• Data for processing:

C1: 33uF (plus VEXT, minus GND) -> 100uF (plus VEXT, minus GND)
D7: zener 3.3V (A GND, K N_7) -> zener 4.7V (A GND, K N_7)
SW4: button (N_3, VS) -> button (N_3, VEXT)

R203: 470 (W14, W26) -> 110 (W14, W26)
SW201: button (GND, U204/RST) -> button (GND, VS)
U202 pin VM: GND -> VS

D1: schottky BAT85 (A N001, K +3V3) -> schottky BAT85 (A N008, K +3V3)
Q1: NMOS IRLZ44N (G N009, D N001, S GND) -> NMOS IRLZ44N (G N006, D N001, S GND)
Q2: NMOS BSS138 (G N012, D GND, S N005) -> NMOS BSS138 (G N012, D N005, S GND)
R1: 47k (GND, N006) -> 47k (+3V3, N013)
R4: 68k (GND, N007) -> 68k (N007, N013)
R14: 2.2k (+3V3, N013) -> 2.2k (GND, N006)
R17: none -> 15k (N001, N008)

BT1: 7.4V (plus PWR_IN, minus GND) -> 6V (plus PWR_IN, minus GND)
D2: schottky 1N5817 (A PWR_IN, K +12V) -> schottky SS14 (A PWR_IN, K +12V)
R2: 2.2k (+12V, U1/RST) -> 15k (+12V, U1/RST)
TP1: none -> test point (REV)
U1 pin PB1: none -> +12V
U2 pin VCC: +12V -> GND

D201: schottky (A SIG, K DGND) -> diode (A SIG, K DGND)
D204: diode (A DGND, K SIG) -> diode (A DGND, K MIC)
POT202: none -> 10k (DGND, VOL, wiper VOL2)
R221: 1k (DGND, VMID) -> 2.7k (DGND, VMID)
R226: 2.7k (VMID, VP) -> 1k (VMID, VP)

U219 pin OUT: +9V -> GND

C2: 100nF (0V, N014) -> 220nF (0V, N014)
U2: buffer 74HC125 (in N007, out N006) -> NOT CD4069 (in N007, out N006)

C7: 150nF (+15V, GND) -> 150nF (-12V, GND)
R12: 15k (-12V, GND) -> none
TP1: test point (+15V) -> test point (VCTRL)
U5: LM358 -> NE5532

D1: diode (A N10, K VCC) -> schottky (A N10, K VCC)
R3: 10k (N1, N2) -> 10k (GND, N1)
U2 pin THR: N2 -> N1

• Directions for this task:
Repeat the data exactly, with every line included.

• Output for this task:
C1: 33uF (plus VEXT, minus GND) -> 100uF (plus VEXT, minus GND)
D7: zener 3.3V (A GND, K N_7) -> zener 4.7V (A GND, K N_7)
SW4: button (N_3, VS) -> button (N_3, VEXT)

R203: 470 (W14, W26) -> 110 (W14, W26)
SW201: button (GND, U204/RST) -> button (GND, VS)
U202 pin VM: GND -> VS

D1: schottky BAT85 (A N001, K +3V3) -> schottky BAT85 (A N008, K +3V3)
Q1: NMOS IRLZ44N (G N009, D N001, S GND) -> NMOS IRLZ44N (G N006, D N001, S GND)
Q2: NMOS BSS138 (G N012, D GND, S N005) -> NMOS BSS138 (G N012, D N005, S GND)
R1: 47k (GND, N006) -> 47k (+3V3, N013)
R4: 68k (GND, N007) -> 68k (N007, N013)
R14: 2.2k (+3V3, N013) -> 2.2k (GND, N006)
R17: none -> 15k (N001, N008)

BT1: 7.4V (plus PWR_IN, minus GND) -> 6V (plus PWR_IN, minus GND)
D2: schottky 1N5817 (A PWR_IN, K +12V) -> schottky SS14 (A PWR_IN, K +12V)
R2: 2.2k (+12V, U1/RST) -> 15k (+12V, U1/RST)
TP1: none -> test point (REV)
U1 pin PB1: none -> +12V
U2 pin VCC: +12V -> GND

D201: schottky (A SIG, K DGND) -> diode (A SIG, K DGND)
D204: diode (A DGND, K SIG) -> diode (A DGND, K MIC)
POT202: none -> 10k (DGND, VOL, wiper VOL2)
R221: 1k (DGND, VMID) -> 2.7k (DGND, VMID)
R226: 2.7k (VMID, VP) -> 1k (VMID, VP)

U219 pin OUT: +9V -> GND

C2: 100nF (0V, N014) -> 220nF (0V, N014)
U2: buffer 74HC125 (in N007, out N006) -> NOT CD4069 (in N007, out N006)

C7: 150nF (+15V, GND) -> 150nF (-12V, GND)
R12: 15k (-12V, GND) -> none
TP1: test point (+15V) -> test point (VCTRL)
U5: LM358 -> NE5532

D1: diode (A N10, K VCC) -> schottky (A N10, K VCC)
R3: 10k (N1, N2) -> 10k (GND, N1)
U2 pin THR: N2 -> N1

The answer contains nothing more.